**PROBLEM DESCRIPTION:** Your reply should contain every record, restated word for word.

**THE RECORDS:**
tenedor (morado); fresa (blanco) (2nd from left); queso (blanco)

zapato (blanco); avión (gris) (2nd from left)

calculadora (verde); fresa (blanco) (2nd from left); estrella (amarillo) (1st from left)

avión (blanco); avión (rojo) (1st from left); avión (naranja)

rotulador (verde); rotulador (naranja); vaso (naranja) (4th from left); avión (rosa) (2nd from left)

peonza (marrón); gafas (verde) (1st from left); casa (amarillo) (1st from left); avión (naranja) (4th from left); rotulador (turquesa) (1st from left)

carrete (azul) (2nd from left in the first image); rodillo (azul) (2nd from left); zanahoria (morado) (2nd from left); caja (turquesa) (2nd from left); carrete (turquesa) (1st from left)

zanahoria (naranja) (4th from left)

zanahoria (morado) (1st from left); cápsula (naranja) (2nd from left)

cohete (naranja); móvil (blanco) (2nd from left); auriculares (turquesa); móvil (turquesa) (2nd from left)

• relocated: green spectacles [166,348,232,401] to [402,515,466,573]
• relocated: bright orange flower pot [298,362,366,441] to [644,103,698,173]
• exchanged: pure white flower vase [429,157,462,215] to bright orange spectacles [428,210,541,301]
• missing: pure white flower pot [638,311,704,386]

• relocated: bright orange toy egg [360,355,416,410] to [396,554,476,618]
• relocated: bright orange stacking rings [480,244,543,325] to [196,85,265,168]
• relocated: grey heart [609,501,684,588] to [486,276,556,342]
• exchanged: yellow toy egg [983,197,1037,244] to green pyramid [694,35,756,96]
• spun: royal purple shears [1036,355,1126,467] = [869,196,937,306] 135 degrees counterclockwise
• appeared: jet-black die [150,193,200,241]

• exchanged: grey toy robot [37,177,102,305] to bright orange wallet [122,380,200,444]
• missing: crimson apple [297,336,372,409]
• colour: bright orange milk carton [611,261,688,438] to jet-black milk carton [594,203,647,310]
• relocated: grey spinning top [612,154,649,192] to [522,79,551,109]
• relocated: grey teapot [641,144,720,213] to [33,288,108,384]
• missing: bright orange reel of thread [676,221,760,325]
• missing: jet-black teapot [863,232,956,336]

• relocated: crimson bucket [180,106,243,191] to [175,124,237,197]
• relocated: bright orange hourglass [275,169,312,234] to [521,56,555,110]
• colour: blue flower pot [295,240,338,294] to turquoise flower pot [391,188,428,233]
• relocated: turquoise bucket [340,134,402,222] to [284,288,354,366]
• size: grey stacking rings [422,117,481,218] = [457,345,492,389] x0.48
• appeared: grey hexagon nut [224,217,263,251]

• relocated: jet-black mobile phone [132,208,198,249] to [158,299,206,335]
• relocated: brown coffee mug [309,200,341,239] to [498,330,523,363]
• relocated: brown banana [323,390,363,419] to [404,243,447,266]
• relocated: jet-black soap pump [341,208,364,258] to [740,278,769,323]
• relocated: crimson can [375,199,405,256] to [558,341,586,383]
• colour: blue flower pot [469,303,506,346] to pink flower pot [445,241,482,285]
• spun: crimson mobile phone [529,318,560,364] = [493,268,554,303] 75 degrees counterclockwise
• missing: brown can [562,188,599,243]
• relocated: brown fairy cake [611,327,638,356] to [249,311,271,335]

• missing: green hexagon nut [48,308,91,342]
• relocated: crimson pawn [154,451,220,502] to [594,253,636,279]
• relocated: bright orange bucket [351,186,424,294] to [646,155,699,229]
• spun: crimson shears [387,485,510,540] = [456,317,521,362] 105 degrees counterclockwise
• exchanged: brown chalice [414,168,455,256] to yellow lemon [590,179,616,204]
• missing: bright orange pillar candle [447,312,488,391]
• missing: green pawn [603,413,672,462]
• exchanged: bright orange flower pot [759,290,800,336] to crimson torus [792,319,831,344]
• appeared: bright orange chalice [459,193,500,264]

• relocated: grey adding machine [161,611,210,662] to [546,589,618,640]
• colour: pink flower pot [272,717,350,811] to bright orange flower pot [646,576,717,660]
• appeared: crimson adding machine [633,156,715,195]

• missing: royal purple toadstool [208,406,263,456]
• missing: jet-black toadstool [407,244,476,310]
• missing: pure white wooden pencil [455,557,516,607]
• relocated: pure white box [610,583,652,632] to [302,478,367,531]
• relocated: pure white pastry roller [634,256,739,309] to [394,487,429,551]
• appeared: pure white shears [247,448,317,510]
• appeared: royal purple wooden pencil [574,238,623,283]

**YOUR SOLUTION:**
tenedor (morado); fresa (blanco) (2nd from left); queso (blanco)

zapato (blanco); avión (gris) (2nd from left)

calculadora (verde); fresa (blanco) (2nd from left); estrella (amarillo) (1st from left)

avión (blanco); avión (rojo) (1st from left); avión (naranja)

rotulador (verde); rotulador (naranja); vaso (naranja) (4th from left); avión (rosa) (2nd from left)

peonza (marrón); gafas (verde) (1st from left); casa (amarillo) (1st from left); avión (naranja) (4th from left); rotulador (turquesa) (1st from left)

carrete (azul) (2nd from left in the first image); rodillo (azul) (2nd from left); zanahoria (morado) (2nd from left); caja (turquesa) (2nd from left); carrete (turquesa) (1st from left)

zanahoria (naranja) (4th from left)

zanahoria (morado) (1st from left); cápsula (naranja) (2nd from left)

cohete (naranja); móvil (blanco) (2nd from left); auriculares (turquesa); móvil (turquesa) (2nd from left)

• relocated: green spectacles [166,348,232,401] to [402,515,466,573]
• relocated: bright orange flower pot [298,362,366,441] to [644,103,698,173]
• exchanged: pure white flower vase [429,157,462,215] to bright orange spectacles [428,210,541,301]
• missing: pure white flower pot [638,311,704,386]

• relocated: bright orange toy egg [360,355,416,410] to [396,554,476,618]
• relocated: bright orange stacking rings [480,244,543,325] to [196,85,265,168]
• relocated: grey heart [609,501,684,588] to [486,276,556,342]
• exchanged: yellow toy egg [983,197,1037,244] to green pyramid [694,35,756,96]
• spun: royal purple shears [1036,355,1126,467] = [869,196,937,306] 135 degrees counterclockwise
• appeared: jet-black die [150,193,200,241]

• exchanged: grey toy robot [37,177,102,305] to bright orange wallet [122,380,200,444]
• missing: crimson apple [297,336,372,409]
• colour: bright orange milk carton [611,261,688,438] to jet-black milk carton [594,203,647,310]
• relocated: grey spinning top [612,154,649,192] to [522,79,551,109]
• relocated: grey teapot [641,144,720,213] to [33,288,108,384]
• missing: bright orange reel of thread [676,221,760,325]
• missing: jet-black teapot [863,232,956,336]

• relocated: crimson bucket [180,106,243,191] to [175,124,237,197]
• relocated: bright orange hourglass [275,169,312,234] to [521,56,555,110]
• colour: blue flower pot [295,240,338,294] to turquoise flower pot [391,188,428,233]
• relocated: turquoise bucket [340,134,402,222] to [284,288,354,366]
• size: grey stacking rings [422,117,481,218] = [457,345,492,389] x0.48
• appeared: grey hexagon nut [224,217,263,251]

• relocated: jet-black mobile phone [132,208,198,249] to [158,299,206,335]
• relocated: brown coffee mug [309,200,341,239] to [498,330,523,363]
• relocated: brown banana [323,390,363,419] to [404,243,447,266]
• relocated: jet-black soap pump [341,208,364,258] to [740,278,769,323]
• relocated: crimson can [375,199,405,256] to [558,341,586,383]
• colour: blue flower pot [469,303,506,346] to pink flower pot [445,241,482,285]
• spun: crimson mobile phone [529,318,560,364] = [493,268,554,303] 75 degrees counterclockwise
• missing: brown can [562,188,599,243]
• relocated: brown fairy cake [611,327,638,356] to [249,311,271,335]

• missing: green hexagon nut [48,308,91,342]
• relocated: crimson pawn [154,451,220,502] to [594,253,636,279]
• relocated: bright orange bucket [351,186,424,294] to [646,155,699,229]
• spun: crimson shears [387,485,510,540] = [456,317,521,362] 105 degrees counterclockwise
• exchanged: brown chalice [414,168,455,256] to yellow lemon [590,179,616,204]
• missing: bright orange pillar candle [447,312,488,391]
• missing: green pawn [603,413,672,462]
• exchanged: bright orange flower pot [759,290,800,336] to crimson torus [792,319,831,344]
• appeared: bright orange chalice [459,193,500,264]

• relocated: grey adding machine [161,611,210,662] to [546,589,618,640]
• colour: pink flower pot [272,717,350,811] to bright orange flower pot [646,576,717,660]
• appeared: crimson adding machine [633,156,715,195]

• missing: royal purple toadstool [208,406,263,456]
• missing: jet-black toadstool [407,244,476,310]
• missing: pure white wooden pencil [455,557,516,607]
• relocated: pure white box [610,583,652,632] to [302,478,367,531]
• relocated: pure white pastry roller [634,256,739,309] to [394,487,429,551]
• appeared: pure white shears [247,448,317,510]
• appeared: royal purple wooden pencil [574,238,623,283]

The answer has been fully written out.